Coordinate-based change listings
◆ ◆ ◆
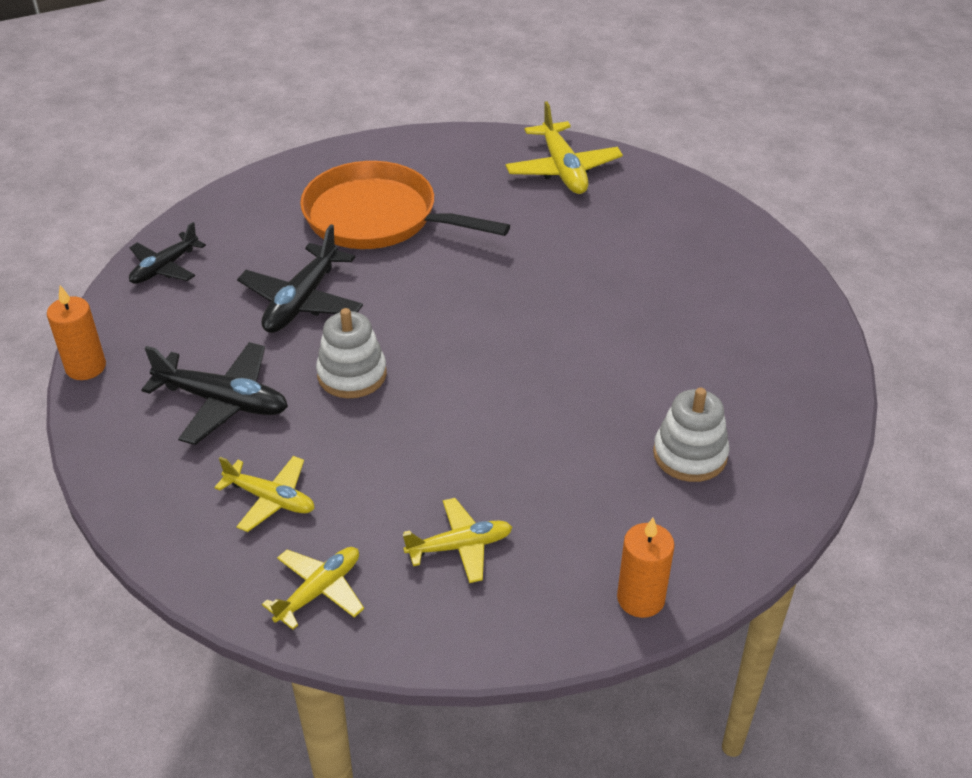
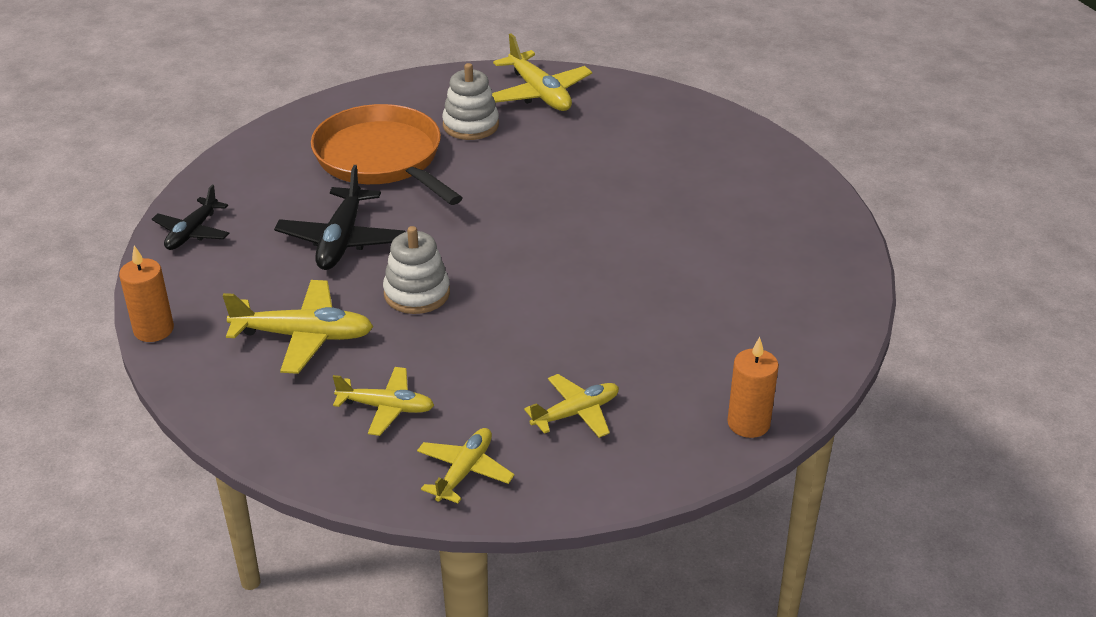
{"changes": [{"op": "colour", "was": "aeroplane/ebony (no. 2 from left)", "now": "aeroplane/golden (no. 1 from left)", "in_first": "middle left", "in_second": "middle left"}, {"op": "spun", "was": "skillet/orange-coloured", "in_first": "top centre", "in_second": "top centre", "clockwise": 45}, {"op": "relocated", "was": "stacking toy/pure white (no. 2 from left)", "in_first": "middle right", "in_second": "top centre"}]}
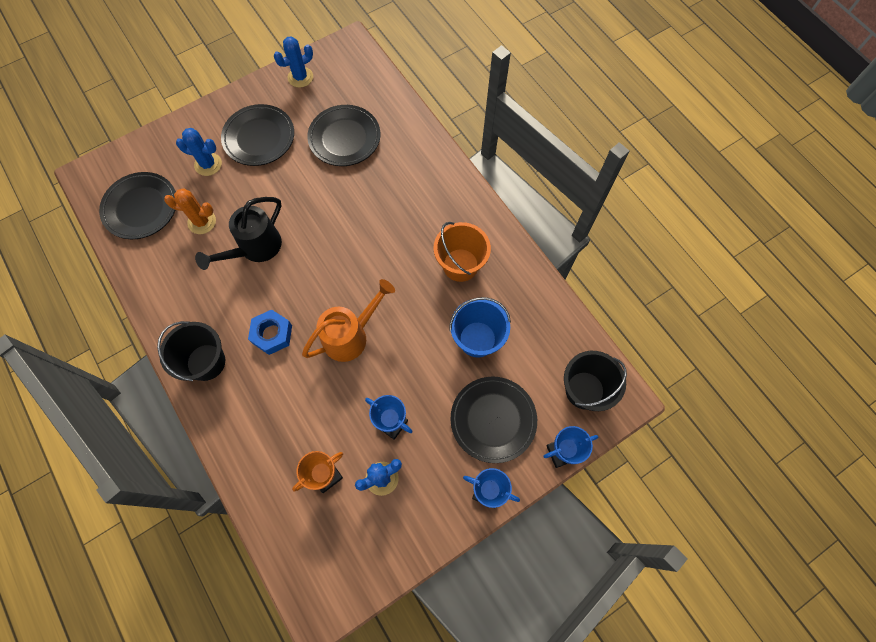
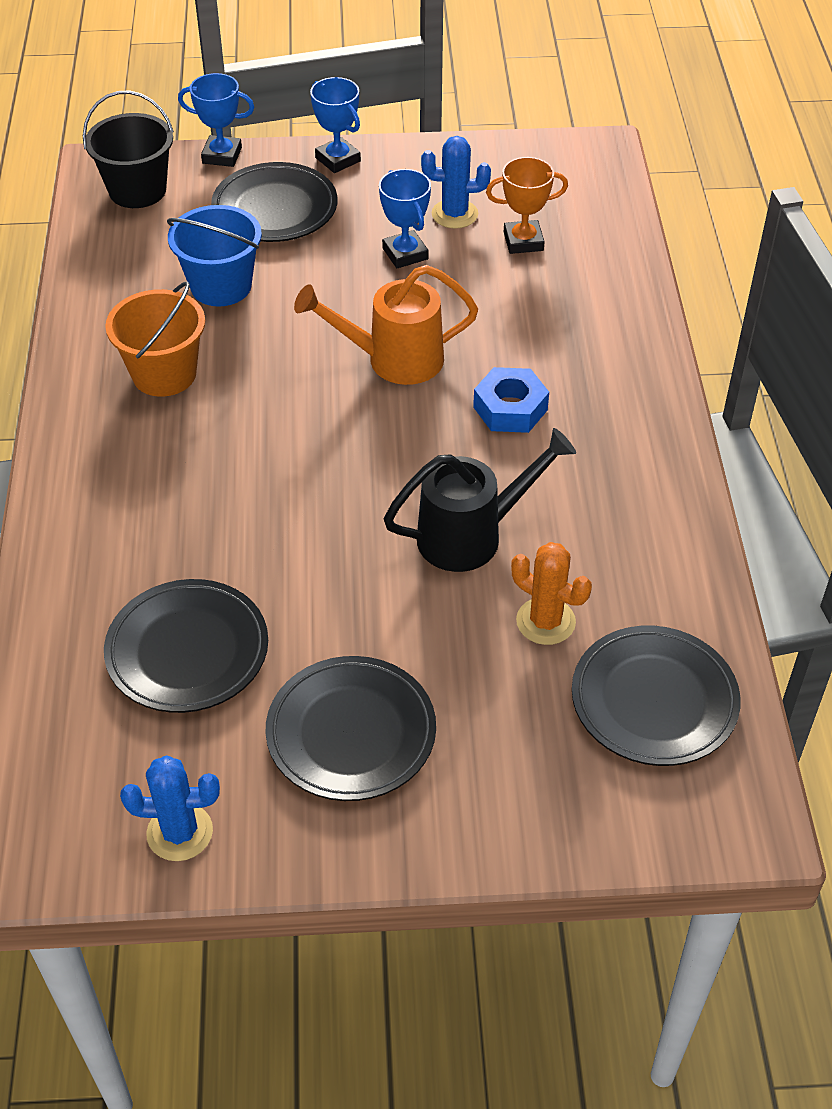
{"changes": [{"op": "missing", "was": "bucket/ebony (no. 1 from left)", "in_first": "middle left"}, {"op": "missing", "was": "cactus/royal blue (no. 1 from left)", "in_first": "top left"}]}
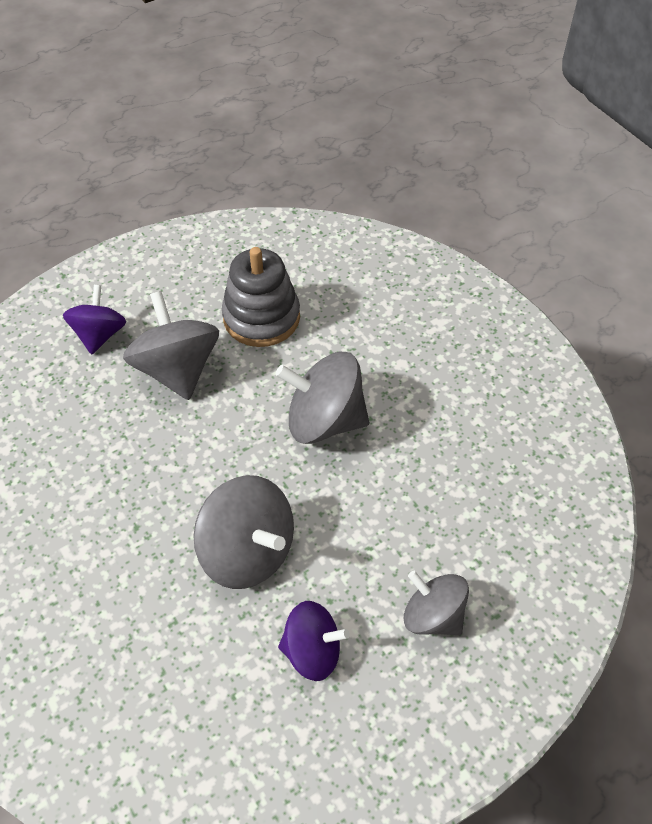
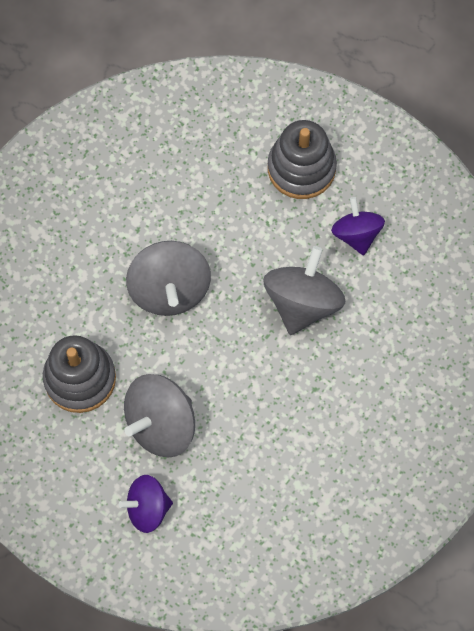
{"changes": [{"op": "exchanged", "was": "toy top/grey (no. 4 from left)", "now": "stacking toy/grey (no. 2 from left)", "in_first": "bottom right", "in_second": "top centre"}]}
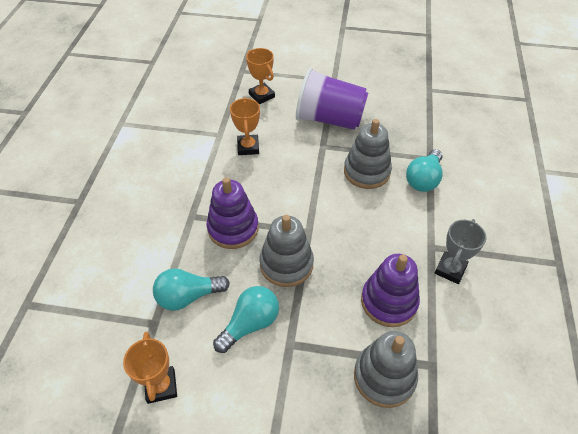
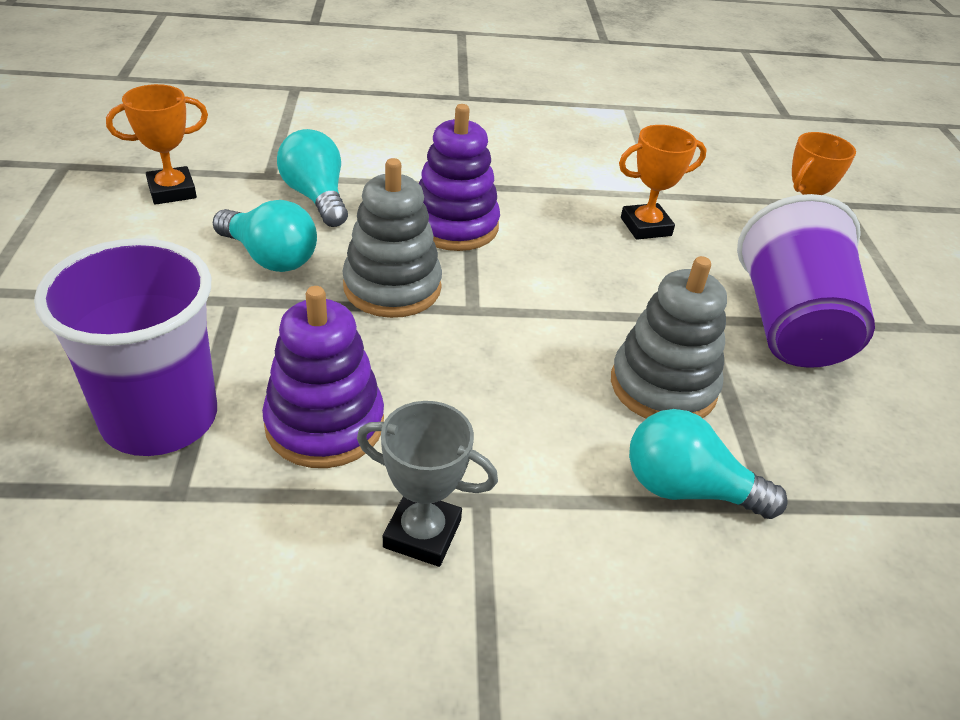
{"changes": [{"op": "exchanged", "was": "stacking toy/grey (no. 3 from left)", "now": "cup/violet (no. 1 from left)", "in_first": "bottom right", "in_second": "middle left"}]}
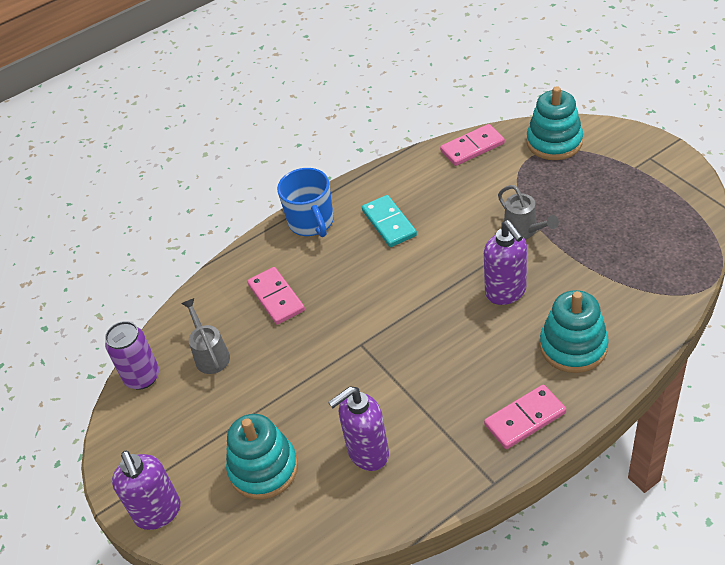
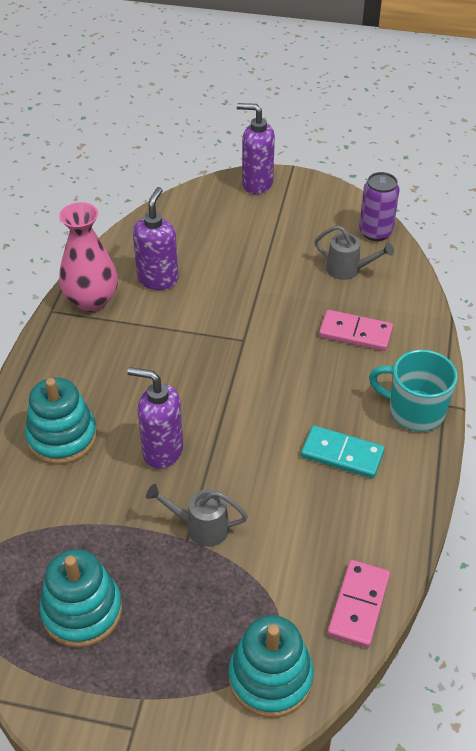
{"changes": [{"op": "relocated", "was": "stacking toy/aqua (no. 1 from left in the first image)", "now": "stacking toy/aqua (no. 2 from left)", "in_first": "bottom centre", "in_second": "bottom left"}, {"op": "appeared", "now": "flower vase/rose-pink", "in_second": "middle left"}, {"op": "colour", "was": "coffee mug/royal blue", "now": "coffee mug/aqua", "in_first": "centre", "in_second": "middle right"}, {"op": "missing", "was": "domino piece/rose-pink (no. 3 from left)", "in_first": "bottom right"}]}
◆ ◆ ◆
* **Problem**: Output each record above exactly as it stands, excluding all pictures.

* **Written reply**:
{"changes": [{"op": "colour", "was": "aeroplane/ebony (no. 2 from left)", "now": "aeroplane/golden (no. 1 from left)", "in_first": "middle left", "in_second": "middle left"}, {"op": "spun", "was": "skillet/orange-coloured", "in_first": "top centre", "in_second": "top centre", "clockwise": 45}, {"op": "relocated", "was": "stacking toy/pure white (no. 2 from left)", "in_first": "middle right", "in_second": "top centre"}]}
{"changes": [{"op": "missing", "was": "bucket/ebony (no. 1 from left)", "in_first": "middle left"}, {"op": "missing", "was": "cactus/royal blue (no. 1 from left)", "in_first": "top left"}]}
{"changes": [{"op": "exchanged", "was": "toy top/grey (no. 4 from left)", "now": "stacking toy/grey (no. 2 from left)", "in_first": "bottom right", "in_second": "top centre"}]}
{"changes": [{"op": "exchanged", "was": "stacking toy/grey (no. 3 from left)", "now": "cup/violet (no. 1 from left)", "in_first": "bottom right", "in_second": "middle left"}]}
{"changes": [{"op": "relocated", "was": "stacking toy/aqua (no. 1 from left in the first image)", "now": "stacking toy/aqua (no. 2 from left)", "in_first": "bottom centre", "in_second": "bottom left"}, {"op": "appeared", "now": "flower vase/rose-pink", "in_second": "middle left"}, {"op": "colour", "was": "coffee mug/royal blue", "now": "coffee mug/aqua", "in_first": "centre", "in_second": "middle right"}, {"op": "missing", "was": "domino piece/rose-pink (no. 3 from left)", "in_first": "bottom right"}]}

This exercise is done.